- _WORK INSTRUCTION_
With the string "lime" as the filter, copy each matching line from the records.
***** RECORDS FOR THIS TASK *****
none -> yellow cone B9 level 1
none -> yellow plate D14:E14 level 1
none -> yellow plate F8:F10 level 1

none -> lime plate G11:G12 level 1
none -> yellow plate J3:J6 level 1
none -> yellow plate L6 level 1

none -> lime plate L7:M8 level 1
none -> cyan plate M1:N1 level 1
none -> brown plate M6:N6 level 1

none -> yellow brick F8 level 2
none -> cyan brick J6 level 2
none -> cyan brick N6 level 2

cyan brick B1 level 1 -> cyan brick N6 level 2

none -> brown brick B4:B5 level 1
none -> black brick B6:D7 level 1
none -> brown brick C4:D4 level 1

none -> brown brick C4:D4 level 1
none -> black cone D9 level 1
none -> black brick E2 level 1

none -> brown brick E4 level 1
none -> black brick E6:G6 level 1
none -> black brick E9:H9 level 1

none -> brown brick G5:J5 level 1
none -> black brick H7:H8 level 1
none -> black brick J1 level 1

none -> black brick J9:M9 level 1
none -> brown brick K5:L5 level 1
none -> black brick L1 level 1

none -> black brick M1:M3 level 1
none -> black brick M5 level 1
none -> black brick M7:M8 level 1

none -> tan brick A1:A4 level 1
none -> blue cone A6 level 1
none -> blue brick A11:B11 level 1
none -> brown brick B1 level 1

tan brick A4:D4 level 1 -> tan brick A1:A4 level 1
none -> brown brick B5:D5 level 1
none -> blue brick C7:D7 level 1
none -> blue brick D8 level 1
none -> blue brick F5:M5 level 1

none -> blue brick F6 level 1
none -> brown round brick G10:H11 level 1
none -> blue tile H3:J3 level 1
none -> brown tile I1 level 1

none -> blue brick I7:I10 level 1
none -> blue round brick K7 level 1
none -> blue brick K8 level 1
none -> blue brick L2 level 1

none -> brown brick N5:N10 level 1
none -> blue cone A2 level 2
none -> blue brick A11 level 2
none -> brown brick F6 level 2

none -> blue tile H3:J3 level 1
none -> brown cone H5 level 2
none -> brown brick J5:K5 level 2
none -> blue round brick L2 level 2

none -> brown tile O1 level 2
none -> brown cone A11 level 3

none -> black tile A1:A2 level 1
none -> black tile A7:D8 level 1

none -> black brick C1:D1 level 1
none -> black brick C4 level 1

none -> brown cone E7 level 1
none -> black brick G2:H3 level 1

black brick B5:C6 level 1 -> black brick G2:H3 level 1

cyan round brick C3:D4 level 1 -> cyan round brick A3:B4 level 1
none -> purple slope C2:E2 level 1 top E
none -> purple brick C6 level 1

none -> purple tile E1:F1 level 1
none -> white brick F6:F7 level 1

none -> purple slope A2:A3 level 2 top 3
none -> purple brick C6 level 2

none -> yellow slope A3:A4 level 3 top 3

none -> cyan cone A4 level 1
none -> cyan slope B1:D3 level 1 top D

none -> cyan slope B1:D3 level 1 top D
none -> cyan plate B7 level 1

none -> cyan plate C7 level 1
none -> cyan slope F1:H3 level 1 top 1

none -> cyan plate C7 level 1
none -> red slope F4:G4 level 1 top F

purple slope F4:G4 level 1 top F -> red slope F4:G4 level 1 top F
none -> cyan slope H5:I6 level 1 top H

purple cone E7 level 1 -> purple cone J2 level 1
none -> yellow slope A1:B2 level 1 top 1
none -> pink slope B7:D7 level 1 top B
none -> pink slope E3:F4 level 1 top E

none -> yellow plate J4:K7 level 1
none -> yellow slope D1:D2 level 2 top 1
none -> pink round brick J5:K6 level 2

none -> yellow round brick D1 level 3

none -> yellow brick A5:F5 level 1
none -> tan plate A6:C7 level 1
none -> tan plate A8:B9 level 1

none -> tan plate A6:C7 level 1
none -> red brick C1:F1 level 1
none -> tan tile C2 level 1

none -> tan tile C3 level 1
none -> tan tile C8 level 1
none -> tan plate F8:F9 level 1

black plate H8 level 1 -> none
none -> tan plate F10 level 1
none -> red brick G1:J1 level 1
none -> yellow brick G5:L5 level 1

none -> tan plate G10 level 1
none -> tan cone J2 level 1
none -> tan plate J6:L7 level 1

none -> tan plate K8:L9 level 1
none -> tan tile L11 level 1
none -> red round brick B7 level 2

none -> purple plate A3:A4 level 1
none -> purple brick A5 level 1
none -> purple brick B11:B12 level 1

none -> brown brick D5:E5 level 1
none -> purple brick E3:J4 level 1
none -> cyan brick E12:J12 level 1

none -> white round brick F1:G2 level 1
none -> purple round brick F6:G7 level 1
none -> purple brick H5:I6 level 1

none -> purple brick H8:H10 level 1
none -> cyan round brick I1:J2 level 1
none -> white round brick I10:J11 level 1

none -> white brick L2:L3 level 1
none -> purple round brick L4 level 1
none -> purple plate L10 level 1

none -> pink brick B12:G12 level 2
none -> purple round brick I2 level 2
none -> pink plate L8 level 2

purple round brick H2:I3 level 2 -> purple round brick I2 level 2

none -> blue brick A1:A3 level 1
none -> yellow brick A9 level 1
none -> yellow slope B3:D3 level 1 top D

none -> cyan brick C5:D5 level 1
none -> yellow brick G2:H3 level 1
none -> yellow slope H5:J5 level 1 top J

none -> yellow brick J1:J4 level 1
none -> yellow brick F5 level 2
*****
- _WRITTEN ANSWER_
none -> lime plate G11:G12 level 1
none -> lime plate L7:M8 level 1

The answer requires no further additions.